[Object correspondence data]
- Opening Delimiter -

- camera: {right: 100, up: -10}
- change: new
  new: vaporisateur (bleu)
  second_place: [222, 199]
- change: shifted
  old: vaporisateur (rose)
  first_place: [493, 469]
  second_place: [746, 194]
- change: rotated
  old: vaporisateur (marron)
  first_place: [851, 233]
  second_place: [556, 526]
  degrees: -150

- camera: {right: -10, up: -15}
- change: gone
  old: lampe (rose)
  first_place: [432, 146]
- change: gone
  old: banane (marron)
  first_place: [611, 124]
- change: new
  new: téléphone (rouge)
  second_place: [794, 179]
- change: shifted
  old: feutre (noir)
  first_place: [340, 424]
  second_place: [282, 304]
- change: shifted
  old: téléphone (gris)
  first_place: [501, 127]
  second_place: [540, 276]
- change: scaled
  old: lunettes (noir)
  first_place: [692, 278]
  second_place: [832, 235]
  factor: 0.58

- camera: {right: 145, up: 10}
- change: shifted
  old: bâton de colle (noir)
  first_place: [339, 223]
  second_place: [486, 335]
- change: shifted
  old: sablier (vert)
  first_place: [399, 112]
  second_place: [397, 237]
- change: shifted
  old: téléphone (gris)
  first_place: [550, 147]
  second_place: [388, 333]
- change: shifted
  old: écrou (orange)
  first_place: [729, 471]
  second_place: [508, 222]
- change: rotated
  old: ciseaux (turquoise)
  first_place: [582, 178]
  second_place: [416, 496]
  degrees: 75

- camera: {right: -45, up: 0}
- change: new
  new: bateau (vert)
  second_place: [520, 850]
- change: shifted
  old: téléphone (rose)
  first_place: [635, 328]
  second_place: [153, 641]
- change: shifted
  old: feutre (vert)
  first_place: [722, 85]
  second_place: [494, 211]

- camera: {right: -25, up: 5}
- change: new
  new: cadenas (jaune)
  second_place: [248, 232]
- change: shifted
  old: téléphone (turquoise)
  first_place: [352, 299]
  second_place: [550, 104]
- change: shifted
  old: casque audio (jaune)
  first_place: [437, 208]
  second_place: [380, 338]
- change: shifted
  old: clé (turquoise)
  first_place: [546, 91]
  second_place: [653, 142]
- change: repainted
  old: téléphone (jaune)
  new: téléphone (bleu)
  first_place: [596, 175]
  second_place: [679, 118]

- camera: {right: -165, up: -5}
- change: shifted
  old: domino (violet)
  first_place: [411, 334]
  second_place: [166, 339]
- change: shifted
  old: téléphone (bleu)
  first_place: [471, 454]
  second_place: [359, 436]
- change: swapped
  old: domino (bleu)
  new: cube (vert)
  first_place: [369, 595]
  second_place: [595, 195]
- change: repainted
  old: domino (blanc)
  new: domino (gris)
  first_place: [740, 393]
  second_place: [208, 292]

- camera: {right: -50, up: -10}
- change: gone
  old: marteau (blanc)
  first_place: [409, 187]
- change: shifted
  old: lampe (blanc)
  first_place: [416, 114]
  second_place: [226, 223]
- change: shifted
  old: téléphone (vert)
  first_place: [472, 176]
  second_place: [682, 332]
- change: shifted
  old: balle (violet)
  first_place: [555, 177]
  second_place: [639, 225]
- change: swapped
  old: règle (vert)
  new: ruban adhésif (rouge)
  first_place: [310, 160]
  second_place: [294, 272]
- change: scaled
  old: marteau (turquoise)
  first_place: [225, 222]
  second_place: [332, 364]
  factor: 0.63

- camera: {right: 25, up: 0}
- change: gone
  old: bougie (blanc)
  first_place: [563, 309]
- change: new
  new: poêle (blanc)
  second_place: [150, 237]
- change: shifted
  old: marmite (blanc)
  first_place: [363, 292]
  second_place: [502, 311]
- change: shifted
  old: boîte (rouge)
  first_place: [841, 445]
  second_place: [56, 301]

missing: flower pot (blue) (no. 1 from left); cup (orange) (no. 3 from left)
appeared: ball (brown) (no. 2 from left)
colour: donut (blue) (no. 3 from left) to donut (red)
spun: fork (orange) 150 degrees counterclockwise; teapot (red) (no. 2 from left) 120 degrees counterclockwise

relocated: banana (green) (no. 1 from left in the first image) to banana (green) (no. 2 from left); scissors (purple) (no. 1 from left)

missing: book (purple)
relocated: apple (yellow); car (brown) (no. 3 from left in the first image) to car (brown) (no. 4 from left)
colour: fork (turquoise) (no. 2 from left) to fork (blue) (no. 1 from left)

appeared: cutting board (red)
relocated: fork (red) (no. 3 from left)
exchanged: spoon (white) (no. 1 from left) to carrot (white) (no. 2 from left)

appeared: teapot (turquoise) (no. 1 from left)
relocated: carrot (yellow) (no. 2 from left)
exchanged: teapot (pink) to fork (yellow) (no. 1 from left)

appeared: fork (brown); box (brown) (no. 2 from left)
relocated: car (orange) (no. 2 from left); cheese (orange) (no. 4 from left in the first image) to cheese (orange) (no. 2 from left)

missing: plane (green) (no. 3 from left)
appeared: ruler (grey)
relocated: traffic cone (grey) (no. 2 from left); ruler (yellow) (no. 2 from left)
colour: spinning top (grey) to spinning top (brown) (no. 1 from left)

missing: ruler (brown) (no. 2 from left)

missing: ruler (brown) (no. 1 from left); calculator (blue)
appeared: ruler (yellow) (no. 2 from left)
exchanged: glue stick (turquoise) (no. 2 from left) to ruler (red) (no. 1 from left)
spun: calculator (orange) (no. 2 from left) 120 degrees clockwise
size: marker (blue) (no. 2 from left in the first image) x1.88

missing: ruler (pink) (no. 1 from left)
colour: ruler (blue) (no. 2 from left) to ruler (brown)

- Closing Delimiter -

Required action:
Could you copy every record above exactly as it appears?

Response:
- camera: {right: 100, up: -10}
- change: new
  new: vaporisateur (bleu)
  second_place: [222, 199]
- change: shifted
  old: vaporisateur (rose)
  first_place: [493, 469]
  second_place: [746, 194]
- change: rotated
  old: vaporisateur (marron)
  first_place: [851, 233]
  second_place: [556, 526]
  degrees: -150

- camera: {right: -10, up: -15}
- change: gone
  old: lampe (rose)
  first_place: [432, 146]
- change: gone
  old: banane (marron)
  first_place: [611, 124]
- change: new
  new: téléphone (rouge)
  second_place: [794, 179]
- change: shifted
  old: feutre (noir)
  first_place: [340, 424]
  second_place: [282, 304]
- change: shifted
  old: téléphone (gris)
  first_place: [501, 127]
  second_place: [540, 276]
- change: scaled
  old: lunettes (noir)
  first_place: [692, 278]
  second_place: [832, 235]
  factor: 0.58

- camera: {right: 145, up: 10}
- change: shifted
  old: bâton de colle (noir)
  first_place: [339, 223]
  second_place: [486, 335]
- change: shifted
  old: sablier (vert)
  first_place: [399, 112]
  second_place: [397, 237]
- change: shifted
  old: téléphone (gris)
  first_place: [550, 147]
  second_place: [388, 333]
- change: shifted
  old: écrou (orange)
  first_place: [729, 471]
  second_place: [508, 222]
- change: rotated
  old: ciseaux (turquoise)
  first_place: [582, 178]
  second_place: [416, 496]
  degrees: 75

- camera: {right: -45, up: 0}
- change: new
  new: bateau (vert)
  second_place: [520, 850]
- change: shifted
  old: téléphone (rose)
  first_place: [635, 328]
  second_place: [153, 641]
- change: shifted
  old: feutre (vert)
  first_place: [722, 85]
  second_place: [494, 211]

- camera: {right: -25, up: 5}
- change: new
  new: cadenas (jaune)
  second_place: [248, 232]
- change: shifted
  old: téléphone (turquoise)
  first_place: [352, 299]
  second_place: [550, 104]
- change: shifted
  old: casque audio (jaune)
  first_place: [437, 208]
  second_place: [380, 338]
- change: shifted
  old: clé (turquoise)
  first_place: [546, 91]
  second_place: [653, 142]
- change: repainted
  old: téléphone (jaune)
  new: téléphone (bleu)
  first_place: [596, 175]
  second_place: [679, 118]

- camera: {right: -165, up: -5}
- change: shifted
  old: domino (violet)
  first_place: [411, 334]
  second_place: [166, 339]
- change: shifted
  old: téléphone (bleu)
  first_place: [471, 454]
  second_place: [359, 436]
- change: swapped
  old: domino (bleu)
  new: cube (vert)
  first_place: [369, 595]
  second_place: [595, 195]
- change: repainted
  old: domino (blanc)
  new: domino (gris)
  first_place: [740, 393]
  second_place: [208, 292]

- camera: {right: -50, up: -10}
- change: gone
  old: marteau (blanc)
  first_place: [409, 187]
- change: shifted
  old: lampe (blanc)
  first_place: [416, 114]
  second_place: [226, 223]
- change: shifted
  old: téléphone (vert)
  first_place: [472, 176]
  second_place: [682, 332]
- change: shifted
  old: balle (violet)
  first_place: [555, 177]
  second_place: [639, 225]
- change: swapped
  old: règle (vert)
  new: ruban adhésif (rouge)
  first_place: [310, 160]
  second_place: [294, 272]
- change: scaled
  old: marteau (turquoise)
  first_place: [225, 222]
  second_place: [332, 364]
  factor: 0.63

- camera: {right: 25, up: 0}
- change: gone
  old: bougie (blanc)
  first_place: [563, 309]
- change: new
  new: poêle (blanc)
  second_place: [150, 237]
- change: shifted
  old: marmite (blanc)
  first_place: [363, 292]
  second_place: [502, 311]
- change: shifted
  old: boîte (rouge)
  first_place: [841, 445]
  second_place: [56, 301]

missing: flower pot (blue) (no. 1 from left); cup (orange) (no. 3 from left)
appeared: ball (brown) (no. 2 from left)
colour: donut (blue) (no. 3 from left) to donut (red)
spun: fork (orange) 150 degrees counterclockwise; teapot (red) (no. 2 from left) 120 degrees counterclockwise

relocated: banana (green) (no. 1 from left in the first image) to banana (green) (no. 2 from left); scissors (purple) (no. 1 from left)

missing: book (purple)
relocated: apple (yellow); car (brown) (no. 3 from left in the first image) to car (brown) (no. 4 from left)
colour: fork (turquoise) (no. 2 from left) to fork (blue) (no. 1 from left)

appeared: cutting board (red)
relocated: fork (red) (no. 3 from left)
exchanged: spoon (white) (no. 1 from left) to carrot (white) (no. 2 from left)

appeared: teapot (turquoise) (no. 1 from left)
relocated: carrot (yellow) (no. 2 from left)
exchanged: teapot (pink) to fork (yellow) (no. 1 from left)

appeared: fork (brown); box (brown) (no. 2 from left)
relocated: car (orange) (no. 2 from left); cheese (orange) (no. 4 from left in the first image) to cheese (orange) (no. 2 from left)

missing: plane (green) (no. 3 from left)
appeared: ruler (grey)
relocated: traffic cone (grey) (no. 2 from left); ruler (yellow) (no. 2 from left)
colour: spinning top (grey) to spinning top (brown) (no. 1 from left)

missing: ruler (brown) (no. 2 from left)

missing: ruler (brown) (no. 1 from left); calculator (blue)
appeared: ruler (yellow) (no. 2 from left)
exchanged: glue stick (turquoise) (no. 2 from left) to ruler (red) (no. 1 from left)
spun: calculator (orange) (no. 2 from left) 120 degrees clockwise
size: marker (blue) (no. 2 from left in the first image) x1.88

missing: ruler (pink) (no. 1 from left)
colour: ruler (blue) (no. 2 from left) to ruler (brown)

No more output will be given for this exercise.